Items from a data source

────────────────────────────────────────

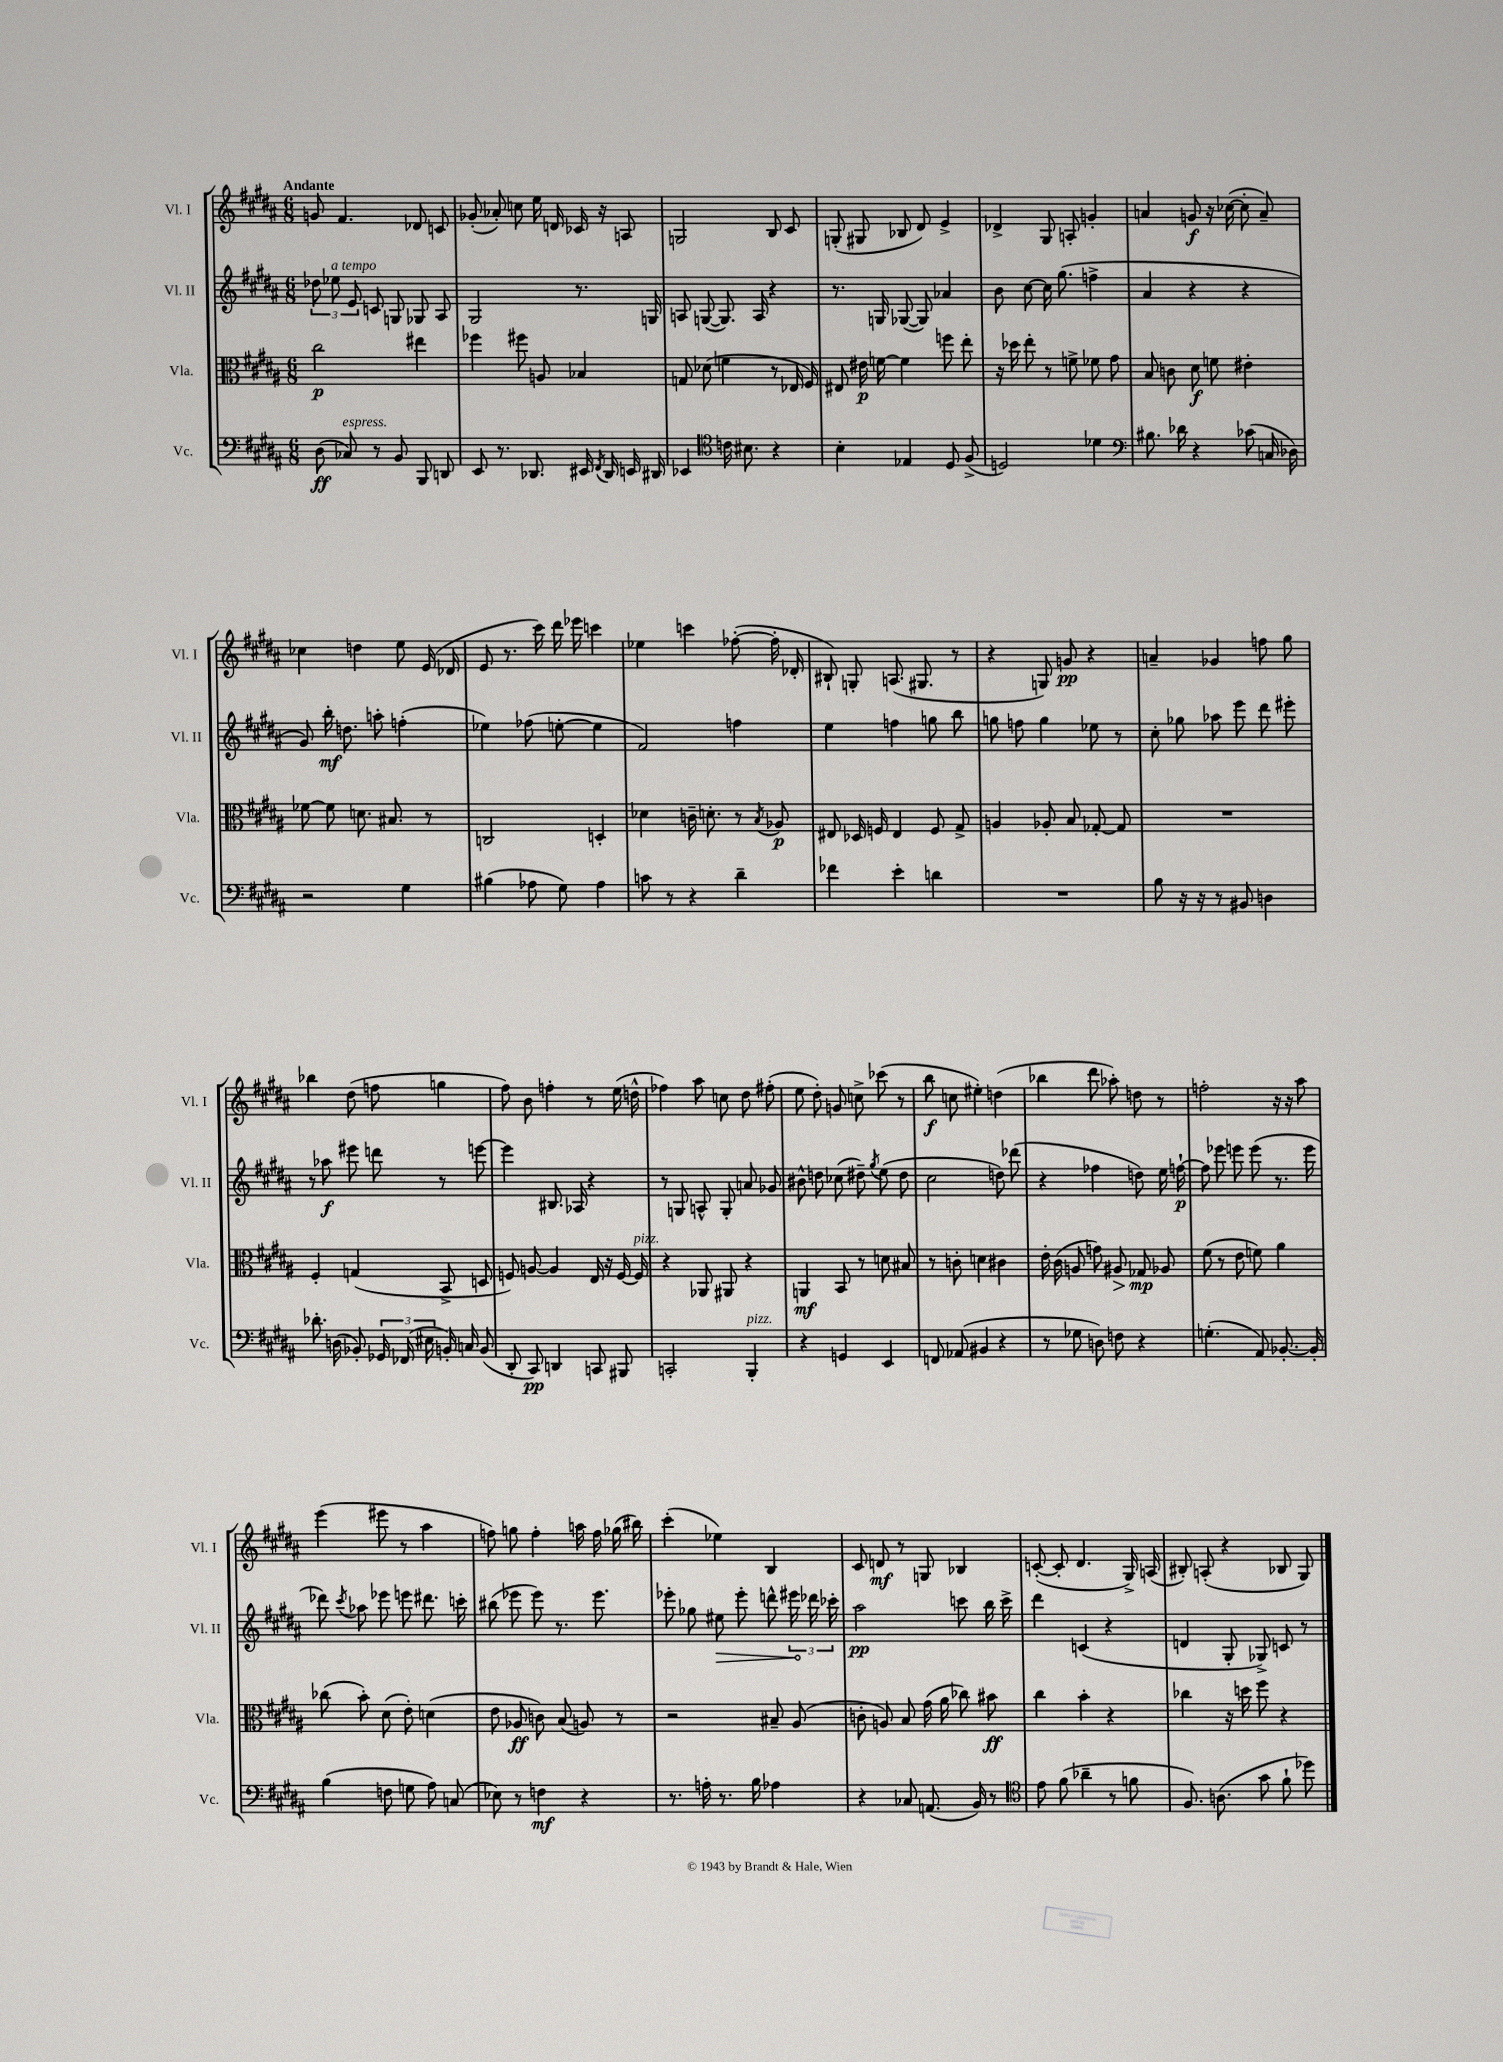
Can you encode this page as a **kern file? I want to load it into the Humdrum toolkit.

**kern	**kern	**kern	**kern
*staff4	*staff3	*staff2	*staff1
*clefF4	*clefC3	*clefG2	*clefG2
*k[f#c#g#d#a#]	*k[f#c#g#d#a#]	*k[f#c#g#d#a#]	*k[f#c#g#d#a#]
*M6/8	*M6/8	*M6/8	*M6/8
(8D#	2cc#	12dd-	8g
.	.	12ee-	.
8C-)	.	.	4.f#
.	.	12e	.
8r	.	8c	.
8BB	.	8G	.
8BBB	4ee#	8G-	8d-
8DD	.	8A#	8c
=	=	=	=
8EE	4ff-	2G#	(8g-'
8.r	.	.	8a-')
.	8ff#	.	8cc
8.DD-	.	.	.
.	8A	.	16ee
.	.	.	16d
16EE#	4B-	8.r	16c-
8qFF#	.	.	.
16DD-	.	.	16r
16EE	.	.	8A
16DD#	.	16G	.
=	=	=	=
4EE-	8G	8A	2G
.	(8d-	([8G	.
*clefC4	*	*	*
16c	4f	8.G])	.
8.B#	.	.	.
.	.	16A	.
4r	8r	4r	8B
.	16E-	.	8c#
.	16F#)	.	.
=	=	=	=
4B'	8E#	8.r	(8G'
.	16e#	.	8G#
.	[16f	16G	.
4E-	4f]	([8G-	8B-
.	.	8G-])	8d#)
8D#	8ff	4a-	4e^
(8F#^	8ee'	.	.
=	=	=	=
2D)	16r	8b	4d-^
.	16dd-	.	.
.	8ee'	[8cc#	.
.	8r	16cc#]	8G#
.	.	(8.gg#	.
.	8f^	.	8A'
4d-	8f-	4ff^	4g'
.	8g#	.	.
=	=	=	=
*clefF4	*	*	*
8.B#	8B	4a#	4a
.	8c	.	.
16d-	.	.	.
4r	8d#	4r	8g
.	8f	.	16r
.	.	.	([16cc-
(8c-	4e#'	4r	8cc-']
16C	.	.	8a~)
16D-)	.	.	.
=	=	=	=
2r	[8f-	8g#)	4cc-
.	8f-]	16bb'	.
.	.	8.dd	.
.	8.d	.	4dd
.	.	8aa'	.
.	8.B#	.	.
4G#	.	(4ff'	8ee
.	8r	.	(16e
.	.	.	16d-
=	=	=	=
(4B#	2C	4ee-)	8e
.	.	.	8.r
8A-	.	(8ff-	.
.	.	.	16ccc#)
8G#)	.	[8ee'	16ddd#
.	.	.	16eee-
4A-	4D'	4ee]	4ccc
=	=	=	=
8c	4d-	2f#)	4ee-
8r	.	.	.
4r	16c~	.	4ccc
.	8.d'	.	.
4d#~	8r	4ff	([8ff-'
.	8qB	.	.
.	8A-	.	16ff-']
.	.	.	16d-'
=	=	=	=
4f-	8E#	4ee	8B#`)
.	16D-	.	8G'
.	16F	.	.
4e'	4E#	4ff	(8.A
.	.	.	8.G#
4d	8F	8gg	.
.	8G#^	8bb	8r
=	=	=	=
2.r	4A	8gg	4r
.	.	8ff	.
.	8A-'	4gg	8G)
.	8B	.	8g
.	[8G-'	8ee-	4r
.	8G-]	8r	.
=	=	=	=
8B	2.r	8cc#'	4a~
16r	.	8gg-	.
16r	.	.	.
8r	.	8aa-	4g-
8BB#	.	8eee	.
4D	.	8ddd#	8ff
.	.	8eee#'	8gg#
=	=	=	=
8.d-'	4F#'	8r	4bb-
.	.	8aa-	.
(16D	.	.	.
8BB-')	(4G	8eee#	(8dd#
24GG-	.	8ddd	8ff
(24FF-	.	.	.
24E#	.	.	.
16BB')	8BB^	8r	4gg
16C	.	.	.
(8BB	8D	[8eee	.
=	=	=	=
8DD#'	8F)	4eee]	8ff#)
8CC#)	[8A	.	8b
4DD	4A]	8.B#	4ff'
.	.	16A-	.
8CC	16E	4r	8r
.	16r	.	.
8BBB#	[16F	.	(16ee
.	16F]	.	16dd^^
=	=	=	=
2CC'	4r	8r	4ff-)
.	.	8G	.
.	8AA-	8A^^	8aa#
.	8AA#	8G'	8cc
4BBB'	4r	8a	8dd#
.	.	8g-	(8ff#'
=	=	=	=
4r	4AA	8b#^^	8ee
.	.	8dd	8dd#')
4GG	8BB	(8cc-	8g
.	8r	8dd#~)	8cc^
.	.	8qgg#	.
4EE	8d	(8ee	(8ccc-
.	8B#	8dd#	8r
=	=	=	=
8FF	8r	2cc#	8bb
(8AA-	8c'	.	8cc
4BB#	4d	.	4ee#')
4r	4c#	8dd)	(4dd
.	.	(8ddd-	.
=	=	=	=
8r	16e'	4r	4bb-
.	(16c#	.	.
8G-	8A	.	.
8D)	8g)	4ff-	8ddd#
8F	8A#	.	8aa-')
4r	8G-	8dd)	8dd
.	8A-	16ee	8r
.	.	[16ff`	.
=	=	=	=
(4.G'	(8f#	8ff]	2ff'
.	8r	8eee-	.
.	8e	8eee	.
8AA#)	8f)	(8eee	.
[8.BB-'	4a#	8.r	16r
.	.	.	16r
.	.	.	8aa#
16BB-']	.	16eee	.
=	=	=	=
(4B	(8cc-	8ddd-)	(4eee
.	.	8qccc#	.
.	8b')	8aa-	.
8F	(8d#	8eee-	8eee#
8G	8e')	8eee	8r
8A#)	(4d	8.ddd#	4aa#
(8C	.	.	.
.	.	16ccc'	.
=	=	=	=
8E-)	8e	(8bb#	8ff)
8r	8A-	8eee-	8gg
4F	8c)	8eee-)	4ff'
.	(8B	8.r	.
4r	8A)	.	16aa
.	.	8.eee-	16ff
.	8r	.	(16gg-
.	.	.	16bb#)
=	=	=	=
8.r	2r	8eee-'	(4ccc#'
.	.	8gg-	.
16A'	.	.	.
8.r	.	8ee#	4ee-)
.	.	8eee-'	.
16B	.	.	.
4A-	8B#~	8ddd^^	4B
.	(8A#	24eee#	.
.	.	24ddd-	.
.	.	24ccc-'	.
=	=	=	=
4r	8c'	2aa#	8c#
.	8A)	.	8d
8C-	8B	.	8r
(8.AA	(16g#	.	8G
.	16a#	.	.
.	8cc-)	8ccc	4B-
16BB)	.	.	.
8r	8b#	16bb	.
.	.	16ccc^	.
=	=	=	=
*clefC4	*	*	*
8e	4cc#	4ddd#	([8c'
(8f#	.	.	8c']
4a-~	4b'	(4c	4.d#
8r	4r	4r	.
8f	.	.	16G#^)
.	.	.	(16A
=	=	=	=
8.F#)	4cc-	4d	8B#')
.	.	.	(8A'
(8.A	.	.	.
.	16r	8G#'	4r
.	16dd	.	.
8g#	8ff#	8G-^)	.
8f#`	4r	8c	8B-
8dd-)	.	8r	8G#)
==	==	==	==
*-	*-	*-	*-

────────────────────────────────────────

- GIVEN REQUEST -
Please collect each line in the items above that contains the string "kern".

- FINAL RESULT -
Can you encode this page as a **kern file? I want to load it into the Humdrum toolkit.
**kern	**kern	**kern	**kern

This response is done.